[Stored records]
______________________________

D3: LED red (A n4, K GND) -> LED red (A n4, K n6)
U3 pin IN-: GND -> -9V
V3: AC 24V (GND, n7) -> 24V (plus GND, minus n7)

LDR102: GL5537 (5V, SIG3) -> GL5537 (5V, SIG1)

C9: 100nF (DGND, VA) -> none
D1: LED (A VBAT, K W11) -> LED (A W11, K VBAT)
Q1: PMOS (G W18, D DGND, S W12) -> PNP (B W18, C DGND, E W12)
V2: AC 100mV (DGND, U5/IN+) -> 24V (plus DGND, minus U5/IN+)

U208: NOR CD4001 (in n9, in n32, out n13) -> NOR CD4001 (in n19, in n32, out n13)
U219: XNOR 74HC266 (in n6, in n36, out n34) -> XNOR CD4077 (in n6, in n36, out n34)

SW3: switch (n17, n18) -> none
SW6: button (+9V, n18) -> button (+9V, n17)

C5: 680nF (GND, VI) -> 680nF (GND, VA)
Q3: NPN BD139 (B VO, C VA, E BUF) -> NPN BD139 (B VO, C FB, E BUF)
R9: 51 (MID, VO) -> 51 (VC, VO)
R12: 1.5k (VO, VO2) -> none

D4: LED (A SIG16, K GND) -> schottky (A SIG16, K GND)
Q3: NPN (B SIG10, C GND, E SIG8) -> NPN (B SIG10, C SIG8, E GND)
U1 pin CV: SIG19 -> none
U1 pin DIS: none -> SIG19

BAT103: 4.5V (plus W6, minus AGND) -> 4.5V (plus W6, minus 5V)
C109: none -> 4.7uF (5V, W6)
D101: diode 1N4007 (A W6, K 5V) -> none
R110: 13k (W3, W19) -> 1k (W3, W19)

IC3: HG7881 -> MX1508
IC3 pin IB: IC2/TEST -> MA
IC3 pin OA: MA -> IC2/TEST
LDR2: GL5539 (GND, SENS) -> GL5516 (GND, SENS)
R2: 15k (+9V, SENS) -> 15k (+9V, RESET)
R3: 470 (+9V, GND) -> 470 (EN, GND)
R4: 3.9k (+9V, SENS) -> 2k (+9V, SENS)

______________________________

*Exercise prompt:*
Beginning at the line above that contains "Q3: NPN BD139", return each line exactly through the line that contains "D101: diode 1N4007 (A W6, K 5V) -> none", and no others.

*Solved problem:*
Q3: NPN BD139 (B VO, C VA, E BUF) -> NPN BD139 (B VO, C FB, E BUF)
R9: 51 (MID, VO) -> 51 (VC, VO)
R12: 1.5k (VO, VO2) -> none

D4: LED (A SIG16, K GND) -> schottky (A SIG16, K GND)
Q3: NPN (B SIG10, C GND, E SIG8) -> NPN (B SIG10, C SIG8, E GND)
U1 pin CV: SIG19 -> none
U1 pin DIS: none -> SIG19

BAT103: 4.5V (plus W6, minus AGND) -> 4.5V (plus W6, minus 5V)
C109: none -> 4.7uF (5V, W6)
D101: diode 1N4007 (A W6, K 5V) -> none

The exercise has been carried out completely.